*Work instruction*
Write out the data below exactly, beginning with the first line and ending once the line that has "purple lamp 275,104,338,232" is written.

*Provided records*
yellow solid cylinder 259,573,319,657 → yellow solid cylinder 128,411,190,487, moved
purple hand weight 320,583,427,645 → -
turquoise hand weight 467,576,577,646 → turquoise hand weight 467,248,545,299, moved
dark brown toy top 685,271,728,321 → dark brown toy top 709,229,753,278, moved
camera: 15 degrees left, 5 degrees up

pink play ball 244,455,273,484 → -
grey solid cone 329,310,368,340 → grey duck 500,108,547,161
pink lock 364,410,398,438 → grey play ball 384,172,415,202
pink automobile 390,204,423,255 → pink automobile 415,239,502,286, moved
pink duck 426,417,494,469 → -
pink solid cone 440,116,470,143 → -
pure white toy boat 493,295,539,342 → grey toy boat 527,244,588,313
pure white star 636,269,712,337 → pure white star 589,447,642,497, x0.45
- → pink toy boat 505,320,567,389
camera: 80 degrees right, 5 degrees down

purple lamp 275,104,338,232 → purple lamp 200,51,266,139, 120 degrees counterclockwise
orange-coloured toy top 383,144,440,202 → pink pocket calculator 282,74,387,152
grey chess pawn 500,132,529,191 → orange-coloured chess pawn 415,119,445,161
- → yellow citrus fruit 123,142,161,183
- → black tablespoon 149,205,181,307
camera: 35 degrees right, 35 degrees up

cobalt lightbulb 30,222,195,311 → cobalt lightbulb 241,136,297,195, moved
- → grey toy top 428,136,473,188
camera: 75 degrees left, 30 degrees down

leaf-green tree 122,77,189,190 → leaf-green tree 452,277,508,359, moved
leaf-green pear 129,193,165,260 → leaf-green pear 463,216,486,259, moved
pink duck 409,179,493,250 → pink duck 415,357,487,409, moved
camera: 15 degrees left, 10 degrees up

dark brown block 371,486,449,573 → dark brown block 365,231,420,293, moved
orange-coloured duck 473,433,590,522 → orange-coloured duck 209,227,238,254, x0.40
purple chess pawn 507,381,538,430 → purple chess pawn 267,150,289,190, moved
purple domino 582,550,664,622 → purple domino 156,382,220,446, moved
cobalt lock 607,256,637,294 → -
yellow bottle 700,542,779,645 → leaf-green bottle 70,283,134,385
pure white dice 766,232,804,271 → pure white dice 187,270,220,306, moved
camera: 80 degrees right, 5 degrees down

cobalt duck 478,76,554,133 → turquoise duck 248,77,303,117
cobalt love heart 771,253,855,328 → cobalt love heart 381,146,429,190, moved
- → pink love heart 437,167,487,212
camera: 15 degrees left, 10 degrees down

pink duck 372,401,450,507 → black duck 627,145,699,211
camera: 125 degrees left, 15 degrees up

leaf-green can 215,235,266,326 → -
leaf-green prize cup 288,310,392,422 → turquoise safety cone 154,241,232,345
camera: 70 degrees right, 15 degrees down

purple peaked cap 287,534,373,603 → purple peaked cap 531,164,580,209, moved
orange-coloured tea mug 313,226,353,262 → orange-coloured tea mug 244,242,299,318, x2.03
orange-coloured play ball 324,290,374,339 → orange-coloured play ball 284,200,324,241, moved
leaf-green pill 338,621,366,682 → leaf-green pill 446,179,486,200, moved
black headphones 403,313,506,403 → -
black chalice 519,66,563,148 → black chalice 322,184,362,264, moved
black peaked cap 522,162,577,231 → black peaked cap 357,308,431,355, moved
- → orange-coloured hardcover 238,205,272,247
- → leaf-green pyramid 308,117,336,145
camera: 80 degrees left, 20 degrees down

*Exercise answer*
yellow solid cylinder 259,573,319,657 → yellow solid cylinder 128,411,190,487, moved
purple hand weight 320,583,427,645 → -
turquoise hand weight 467,576,577,646 → turquoise hand weight 467,248,545,299, moved
dark brown toy top 685,271,728,321 → dark brown toy top 709,229,753,278, moved
camera: 15 degrees left, 5 degrees up

pink play ball 244,455,273,484 → -
grey solid cone 329,310,368,340 → grey duck 500,108,547,161
pink lock 364,410,398,438 → grey play ball 384,172,415,202
pink automobile 390,204,423,255 → pink automobile 415,239,502,286, moved
pink duck 426,417,494,469 → -
pink solid cone 440,116,470,143 → -
pure white toy boat 493,295,539,342 → grey toy boat 527,244,588,313
pure white star 636,269,712,337 → pure white star 589,447,642,497, x0.45
- → pink toy boat 505,320,567,389
camera: 80 degrees right, 5 degrees down

purple lamp 275,104,338,232 → purple lamp 200,51,266,139, 120 degrees counterclockwise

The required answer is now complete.